Transcribe the data verbatim and drop its images.

INFORMATION SHOWN:
-*-

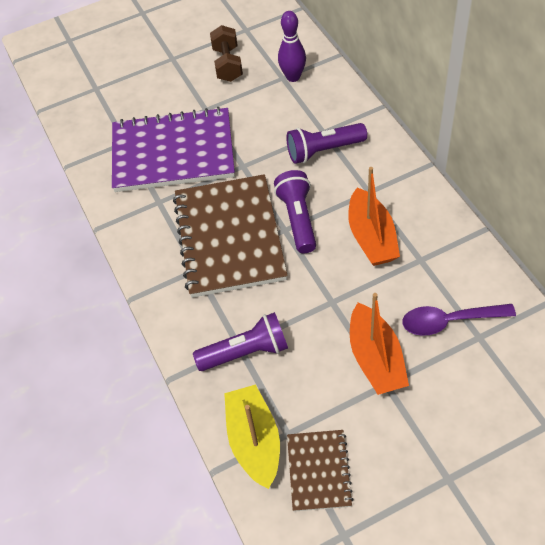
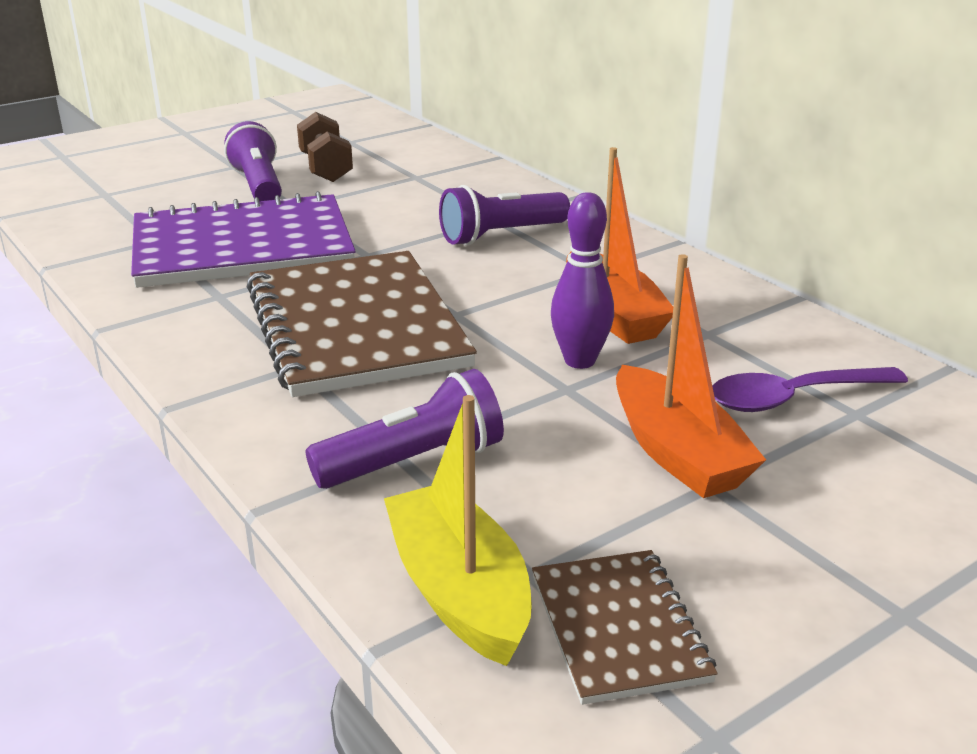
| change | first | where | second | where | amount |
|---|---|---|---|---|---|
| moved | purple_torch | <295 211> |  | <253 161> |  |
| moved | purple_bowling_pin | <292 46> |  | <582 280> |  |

-*-

WRITTEN ANSWER:
| change | first | where | second | where | amount |
|---|---|---|---|---|---|
| moved | purple_torch | <295 211> |  | <253 161> |  |
| moved | purple_bowling_pin | <292 46> |  | <582 280> |  |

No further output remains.